— Exercise —
Leave out every picture, and return exactly the lines from the line containing "- relocated: golden frying" through the end of the records below, both inclusive.

Before-and-after object listings:
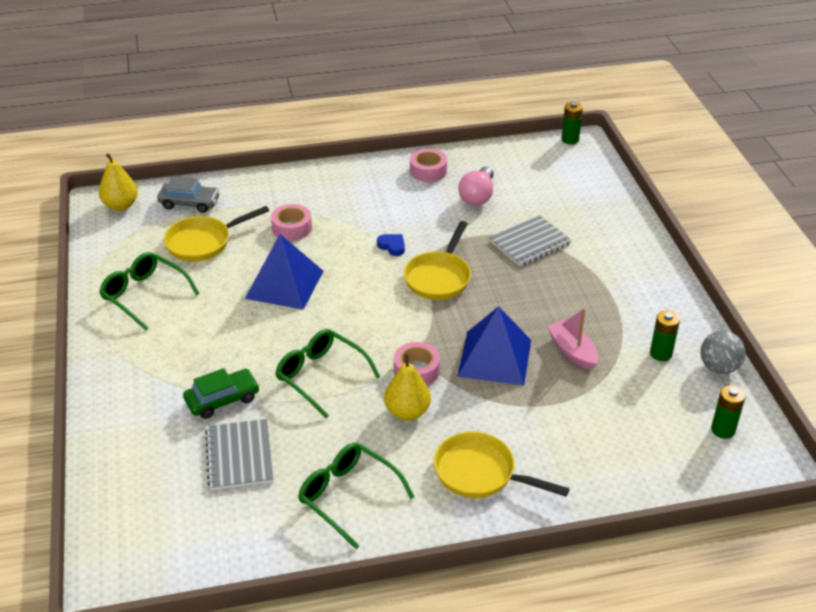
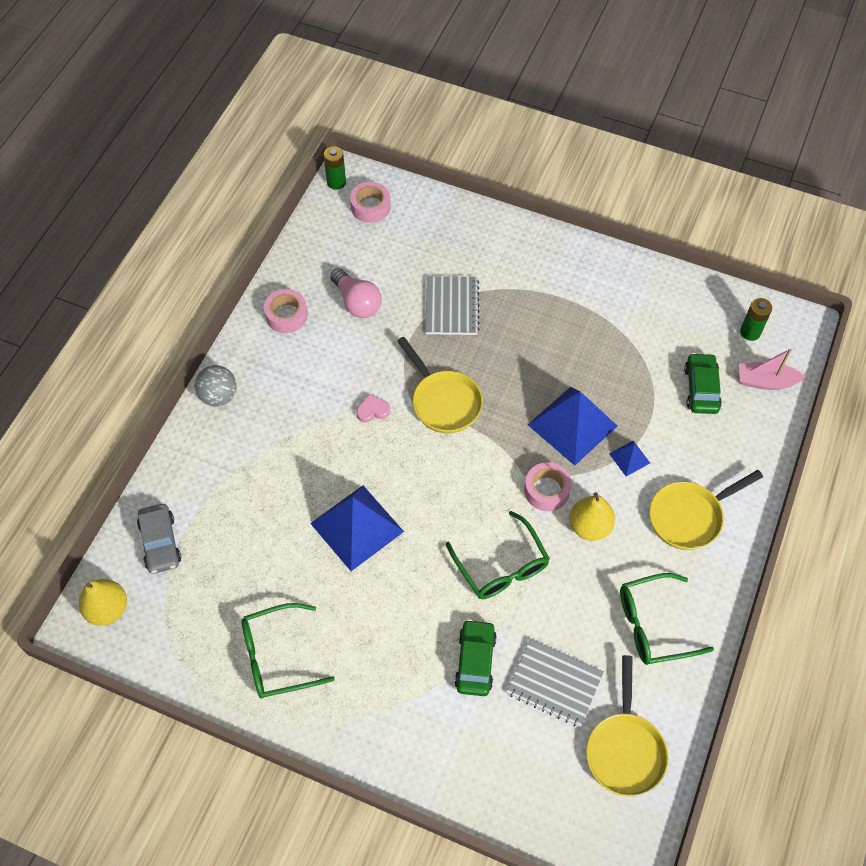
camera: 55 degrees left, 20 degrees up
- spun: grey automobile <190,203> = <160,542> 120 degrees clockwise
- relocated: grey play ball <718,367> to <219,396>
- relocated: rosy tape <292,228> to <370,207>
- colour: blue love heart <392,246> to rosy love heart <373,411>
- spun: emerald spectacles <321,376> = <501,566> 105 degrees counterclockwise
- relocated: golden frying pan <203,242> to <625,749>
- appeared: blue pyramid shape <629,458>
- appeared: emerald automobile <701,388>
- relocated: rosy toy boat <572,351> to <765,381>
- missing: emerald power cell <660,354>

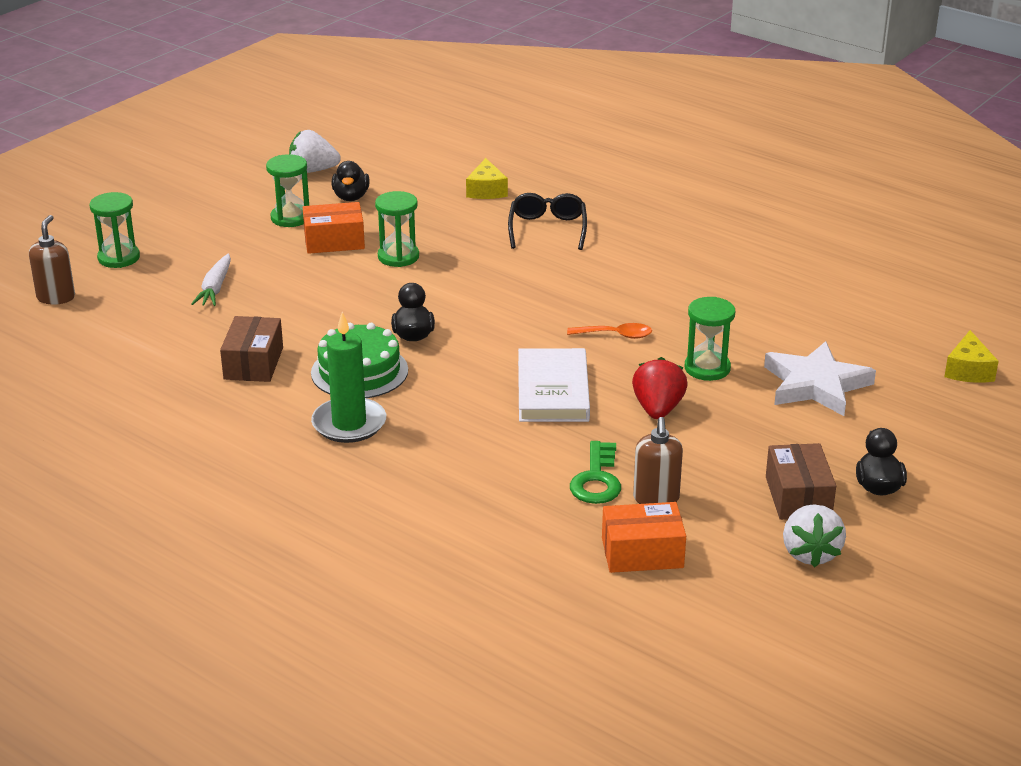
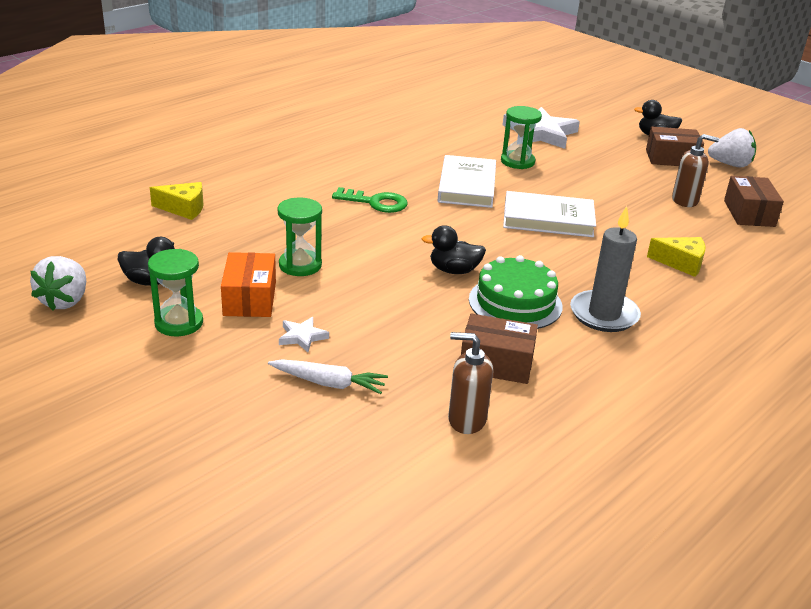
camera: 85 degrees left, 0 degrees up
- appeared: snow-white five-pointed star <302,337>
- relocated: emerald latchkey <597,479> to <376,202>
- exchanged: orange teaspoon <615,335> to snow-white hardcover <466,186>
- relocated: russet soap pump <56,297> to <466,420>
- colour: emerald candle <349,424> to grey candle <604,314>
- relocated: golden cheese wedge <968,370> to <681,263>
- colour: orange box <642,553> to russet box <749,213>
- missing: emerald hourglass <119,258>
- missing: ebony spectacles <547,229>
- missing: red berry <658,409>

— Written reply —
- relocated: golden frying pan <203,242> to <625,749>
- appeared: blue pyramid shape <629,458>
- appeared: emerald automobile <701,388>
- relocated: rosy toy boat <572,351> to <765,381>
- missing: emerald power cell <660,354>

camera: 85 degrees left, 0 degrees up
- appeared: snow-white five-pointed star <302,337>
- relocated: emerald latchkey <597,479> to <376,202>
- exchanged: orange teaspoon <615,335> to snow-white hardcover <466,186>
- relocated: russet soap pump <56,297> to <466,420>
- colour: emerald candle <349,424> to grey candle <604,314>
- relocated: golden cheese wedge <968,370> to <681,263>
- colour: orange box <642,553> to russet box <749,213>
- missing: emerald hourglass <119,258>
- missing: ebony spectacles <547,229>
- missing: red berry <658,409>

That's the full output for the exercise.